From the data below, repeat exactly the lines from the line with "D7: diode (A" to the line with "R5: 56k (CMP, VTH) -> 56k (CMP, GND)", both included.

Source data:
[Start of section]
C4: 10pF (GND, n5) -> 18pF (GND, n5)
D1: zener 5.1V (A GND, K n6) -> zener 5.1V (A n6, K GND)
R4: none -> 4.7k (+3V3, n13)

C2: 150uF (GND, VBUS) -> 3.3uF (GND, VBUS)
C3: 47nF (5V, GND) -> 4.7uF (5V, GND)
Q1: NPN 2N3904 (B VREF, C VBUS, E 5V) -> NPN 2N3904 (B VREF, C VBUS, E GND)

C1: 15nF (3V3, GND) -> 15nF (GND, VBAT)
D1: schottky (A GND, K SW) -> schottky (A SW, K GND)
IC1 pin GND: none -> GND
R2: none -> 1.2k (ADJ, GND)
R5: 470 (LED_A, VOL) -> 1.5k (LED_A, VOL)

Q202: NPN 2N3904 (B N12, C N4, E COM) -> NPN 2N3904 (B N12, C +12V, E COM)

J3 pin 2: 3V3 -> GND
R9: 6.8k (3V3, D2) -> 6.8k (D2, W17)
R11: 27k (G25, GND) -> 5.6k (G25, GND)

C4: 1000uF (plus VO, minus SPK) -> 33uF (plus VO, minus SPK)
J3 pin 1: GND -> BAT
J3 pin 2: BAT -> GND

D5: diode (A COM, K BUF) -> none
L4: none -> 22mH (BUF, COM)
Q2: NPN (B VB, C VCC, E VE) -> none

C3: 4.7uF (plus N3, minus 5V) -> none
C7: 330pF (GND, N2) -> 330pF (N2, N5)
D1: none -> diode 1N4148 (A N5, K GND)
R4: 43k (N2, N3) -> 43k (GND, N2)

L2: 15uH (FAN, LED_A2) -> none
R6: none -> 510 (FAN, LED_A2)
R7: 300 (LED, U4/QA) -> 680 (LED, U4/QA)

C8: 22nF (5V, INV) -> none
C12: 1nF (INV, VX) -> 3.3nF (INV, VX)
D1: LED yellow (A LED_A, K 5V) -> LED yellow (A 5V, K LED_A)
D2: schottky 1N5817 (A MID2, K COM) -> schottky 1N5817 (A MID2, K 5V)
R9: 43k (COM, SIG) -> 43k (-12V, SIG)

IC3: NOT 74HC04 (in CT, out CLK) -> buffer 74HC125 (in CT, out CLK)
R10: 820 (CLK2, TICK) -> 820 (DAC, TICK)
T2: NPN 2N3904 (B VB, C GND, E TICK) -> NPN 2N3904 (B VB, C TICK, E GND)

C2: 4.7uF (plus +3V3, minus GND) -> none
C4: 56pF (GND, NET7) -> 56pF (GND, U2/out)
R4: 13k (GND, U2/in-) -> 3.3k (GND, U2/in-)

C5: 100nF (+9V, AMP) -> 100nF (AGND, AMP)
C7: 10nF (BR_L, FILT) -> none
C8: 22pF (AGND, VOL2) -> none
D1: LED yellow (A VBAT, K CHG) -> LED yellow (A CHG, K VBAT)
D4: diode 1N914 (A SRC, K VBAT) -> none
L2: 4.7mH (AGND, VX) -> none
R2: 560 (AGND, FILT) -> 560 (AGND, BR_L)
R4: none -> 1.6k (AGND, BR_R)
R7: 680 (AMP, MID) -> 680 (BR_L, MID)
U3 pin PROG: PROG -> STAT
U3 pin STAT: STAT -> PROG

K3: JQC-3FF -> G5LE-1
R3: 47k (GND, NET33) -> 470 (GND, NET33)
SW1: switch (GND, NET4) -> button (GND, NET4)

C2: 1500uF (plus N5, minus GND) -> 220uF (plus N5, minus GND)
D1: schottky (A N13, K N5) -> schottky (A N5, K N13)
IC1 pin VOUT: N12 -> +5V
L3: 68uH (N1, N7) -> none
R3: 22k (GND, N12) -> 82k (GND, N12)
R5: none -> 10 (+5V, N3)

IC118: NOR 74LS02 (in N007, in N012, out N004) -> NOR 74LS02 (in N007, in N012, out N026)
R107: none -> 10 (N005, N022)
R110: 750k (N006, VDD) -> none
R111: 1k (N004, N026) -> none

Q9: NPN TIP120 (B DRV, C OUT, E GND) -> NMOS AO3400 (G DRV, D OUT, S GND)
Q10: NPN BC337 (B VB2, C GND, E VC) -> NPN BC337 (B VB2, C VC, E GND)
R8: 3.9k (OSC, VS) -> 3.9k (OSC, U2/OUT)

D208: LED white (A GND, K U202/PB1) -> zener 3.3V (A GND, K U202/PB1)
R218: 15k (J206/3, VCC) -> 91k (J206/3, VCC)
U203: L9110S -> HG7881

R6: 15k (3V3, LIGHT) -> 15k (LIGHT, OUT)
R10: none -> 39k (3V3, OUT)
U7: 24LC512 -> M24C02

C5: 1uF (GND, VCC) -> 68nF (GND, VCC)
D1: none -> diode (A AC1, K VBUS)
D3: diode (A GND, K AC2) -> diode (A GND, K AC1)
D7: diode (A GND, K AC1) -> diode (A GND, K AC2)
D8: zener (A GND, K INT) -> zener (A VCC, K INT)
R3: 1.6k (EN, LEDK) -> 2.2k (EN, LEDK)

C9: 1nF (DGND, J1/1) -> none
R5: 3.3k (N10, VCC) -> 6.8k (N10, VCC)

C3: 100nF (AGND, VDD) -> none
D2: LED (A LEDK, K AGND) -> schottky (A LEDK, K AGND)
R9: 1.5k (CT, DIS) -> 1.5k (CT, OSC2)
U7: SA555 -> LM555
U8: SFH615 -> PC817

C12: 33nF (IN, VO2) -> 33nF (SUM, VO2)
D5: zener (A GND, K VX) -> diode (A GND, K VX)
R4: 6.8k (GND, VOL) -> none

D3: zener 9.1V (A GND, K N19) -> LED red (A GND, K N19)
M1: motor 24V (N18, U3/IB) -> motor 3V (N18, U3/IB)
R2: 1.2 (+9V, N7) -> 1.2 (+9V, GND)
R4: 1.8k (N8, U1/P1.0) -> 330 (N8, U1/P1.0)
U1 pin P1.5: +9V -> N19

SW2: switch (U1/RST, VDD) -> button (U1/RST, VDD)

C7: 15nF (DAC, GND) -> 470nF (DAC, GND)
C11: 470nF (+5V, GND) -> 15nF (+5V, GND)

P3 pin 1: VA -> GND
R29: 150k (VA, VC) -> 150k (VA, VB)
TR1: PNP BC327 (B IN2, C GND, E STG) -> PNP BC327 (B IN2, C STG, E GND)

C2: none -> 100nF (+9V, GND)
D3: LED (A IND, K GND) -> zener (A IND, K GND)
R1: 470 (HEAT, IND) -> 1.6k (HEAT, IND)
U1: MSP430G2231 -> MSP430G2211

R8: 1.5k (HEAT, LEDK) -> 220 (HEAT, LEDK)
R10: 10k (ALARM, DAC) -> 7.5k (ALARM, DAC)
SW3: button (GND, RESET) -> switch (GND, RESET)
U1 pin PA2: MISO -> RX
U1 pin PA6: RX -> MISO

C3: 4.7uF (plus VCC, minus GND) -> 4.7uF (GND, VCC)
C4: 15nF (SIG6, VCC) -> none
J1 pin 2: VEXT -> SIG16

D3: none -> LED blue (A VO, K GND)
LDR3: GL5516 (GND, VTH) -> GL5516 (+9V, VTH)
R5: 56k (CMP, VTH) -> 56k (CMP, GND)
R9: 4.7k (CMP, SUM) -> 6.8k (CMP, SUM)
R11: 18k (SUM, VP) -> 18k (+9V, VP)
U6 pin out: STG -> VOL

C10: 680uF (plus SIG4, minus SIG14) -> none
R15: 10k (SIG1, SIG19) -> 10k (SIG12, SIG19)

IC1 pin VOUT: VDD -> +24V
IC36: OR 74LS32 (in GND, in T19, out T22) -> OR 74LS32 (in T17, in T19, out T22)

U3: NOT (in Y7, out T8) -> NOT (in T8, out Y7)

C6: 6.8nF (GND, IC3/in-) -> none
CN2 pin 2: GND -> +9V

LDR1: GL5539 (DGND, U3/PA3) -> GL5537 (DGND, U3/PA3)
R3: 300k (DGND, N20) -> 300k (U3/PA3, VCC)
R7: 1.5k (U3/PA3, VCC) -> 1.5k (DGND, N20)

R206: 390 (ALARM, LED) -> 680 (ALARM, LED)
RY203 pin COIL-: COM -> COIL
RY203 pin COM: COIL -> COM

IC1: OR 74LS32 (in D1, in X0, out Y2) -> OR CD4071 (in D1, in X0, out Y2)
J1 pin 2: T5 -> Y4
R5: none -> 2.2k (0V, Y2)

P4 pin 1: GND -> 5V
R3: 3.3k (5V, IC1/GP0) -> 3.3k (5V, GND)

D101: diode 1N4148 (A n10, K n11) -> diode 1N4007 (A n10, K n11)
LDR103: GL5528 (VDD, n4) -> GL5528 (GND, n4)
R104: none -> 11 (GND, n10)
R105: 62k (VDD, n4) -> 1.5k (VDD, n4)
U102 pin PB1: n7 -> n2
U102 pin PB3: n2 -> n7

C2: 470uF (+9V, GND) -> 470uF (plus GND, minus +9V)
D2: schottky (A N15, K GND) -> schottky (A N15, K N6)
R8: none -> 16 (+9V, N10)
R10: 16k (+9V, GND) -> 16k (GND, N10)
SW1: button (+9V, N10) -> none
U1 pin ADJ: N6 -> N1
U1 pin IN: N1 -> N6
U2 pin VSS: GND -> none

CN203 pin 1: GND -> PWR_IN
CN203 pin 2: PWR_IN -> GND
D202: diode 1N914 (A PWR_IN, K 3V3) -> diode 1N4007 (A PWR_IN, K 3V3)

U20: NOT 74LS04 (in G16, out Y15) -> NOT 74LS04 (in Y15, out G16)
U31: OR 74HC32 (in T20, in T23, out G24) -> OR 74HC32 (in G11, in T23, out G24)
[End of section]
Solution to the exercise:
D7: diode (A GND, K AC1) -> diode (A GND, K AC2)
D8: zener (A GND, K INT) -> zener (A VCC, K INT)
R3: 1.6k (EN, LEDK) -> 2.2k (EN, LEDK)

C9: 1nF (DGND, J1/1) -> none
R5: 3.3k (N10, VCC) -> 6.8k (N10, VCC)

C3: 100nF (AGND, VDD) -> none
D2: LED (A LEDK, K AGND) -> schottky (A LEDK, K AGND)
R9: 1.5k (CT, DIS) -> 1.5k (CT, OSC2)
U7: SA555 -> LM555
U8: SFH615 -> PC817

C12: 33nF (IN, VO2) -> 33nF (SUM, VO2)
D5: zener (A GND, K VX) -> diode (A GND, K VX)
R4: 6.8k (GND, VOL) -> none

D3: zener 9.1V (A GND, K N19) -> LED red (A GND, K N19)
M1: motor 24V (N18, U3/IB) -> motor 3V (N18, U3/IB)
R2: 1.2 (+9V, N7) -> 1.2 (+9V, GND)
R4: 1.8k (N8, U1/P1.0) -> 330 (N8, U1/P1.0)
U1 pin P1.5: +9V -> N19

SW2: switch (U1/RST, VDD) -> button (U1/RST, VDD)

C7: 15nF (DAC, GND) -> 470nF (DAC, GND)
C11: 470nF (+5V, GND) -> 15nF (+5V, GND)

P3 pin 1: VA -> GND
R29: 150k (VA, VC) -> 150k (VA, VB)
TR1: PNP BC327 (B IN2, C GND, E STG) -> PNP BC327 (B IN2, C STG, E GND)

C2: none -> 100nF (+9V, GND)
D3: LED (A IND, K GND) -> zener (A IND, K GND)
R1: 470 (HEAT, IND) -> 1.6k (HEAT, IND)
U1: MSP430G2231 -> MSP430G2211

R8: 1.5k (HEAT, LEDK) -> 220 (HEAT, LEDK)
R10: 10k (ALARM, DAC) -> 7.5k (ALARM, DAC)
SW3: button (GND, RESET) -> switch (GND, RESET)
U1 pin PA2: MISO -> RX
U1 pin PA6: RX -> MISO

C3: 4.7uF (plus VCC, minus GND) -> 4.7uF (GND, VCC)
C4: 15nF (SIG6, VCC) -> none
J1 pin 2: VEXT -> SIG16

D3: none -> LED blue (A VO, K GND)
LDR3: GL5516 (GND, VTH) -> GL5516 (+9V, VTH)
R5: 56k (CMP, VTH) -> 56k (CMP, GND)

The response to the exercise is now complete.